Search the records for "plate" and copy each line that holds it.

### SOURCE INFORMATION

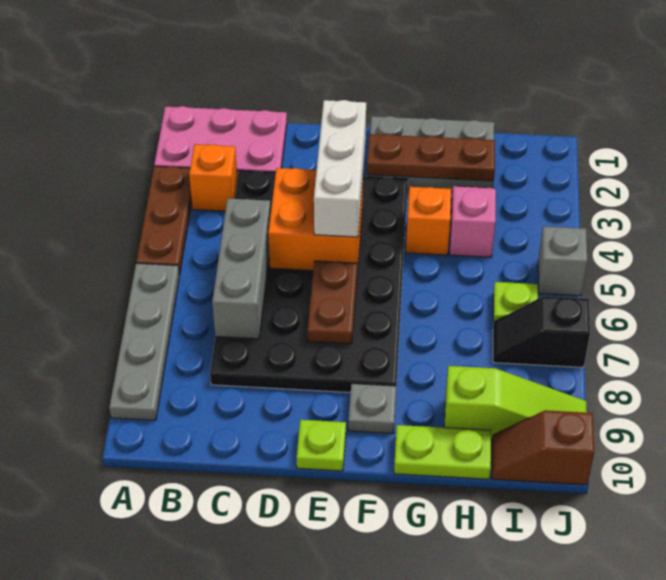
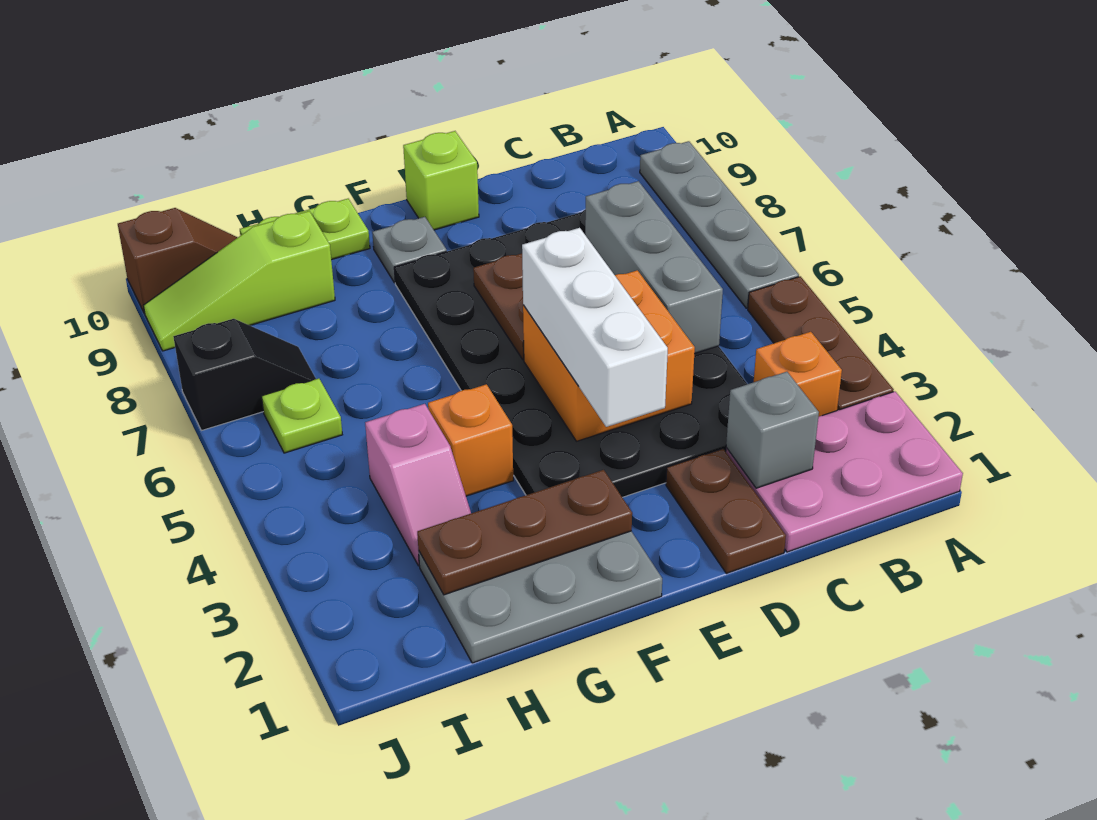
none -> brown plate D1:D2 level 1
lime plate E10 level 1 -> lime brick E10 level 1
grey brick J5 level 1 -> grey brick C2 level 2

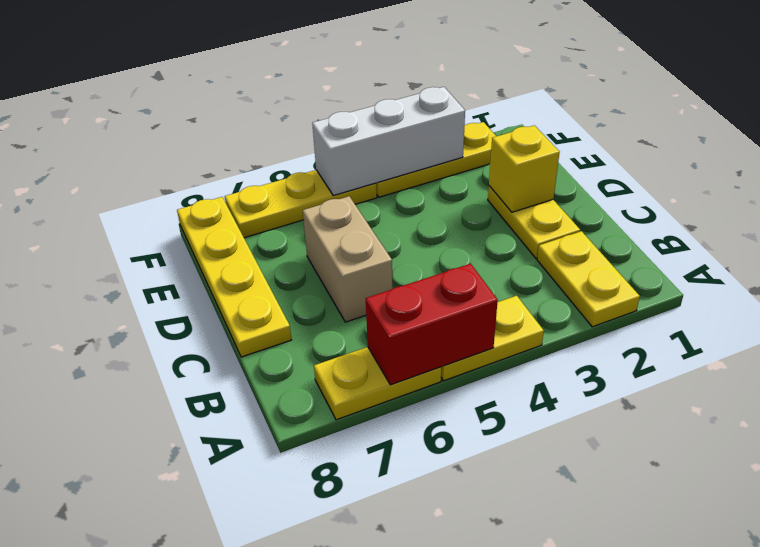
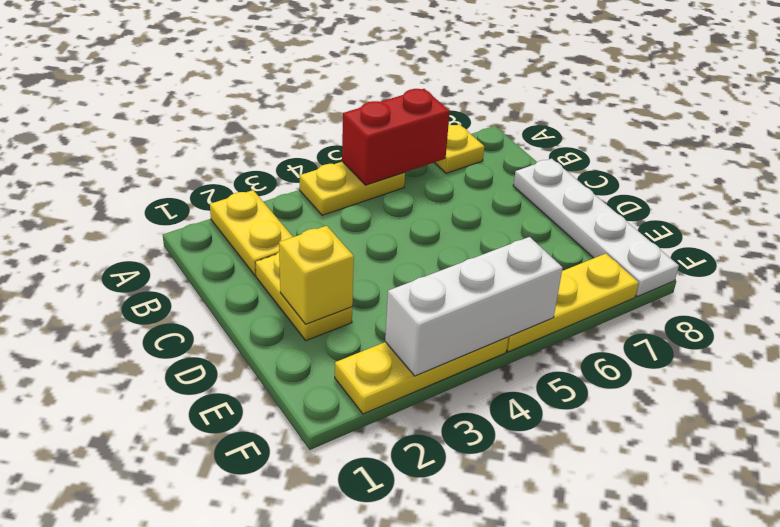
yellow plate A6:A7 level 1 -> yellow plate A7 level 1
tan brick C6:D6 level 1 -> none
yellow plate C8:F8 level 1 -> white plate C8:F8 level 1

######

## RESPONSE TO THIS TASK
none -> brown plate D1:D2 level 1
lime plate E10 level 1 -> lime brick E10 level 1
yellow plate A6:A7 level 1 -> yellow plate A7 level 1
yellow plate C8:F8 level 1 -> white plate C8:F8 level 1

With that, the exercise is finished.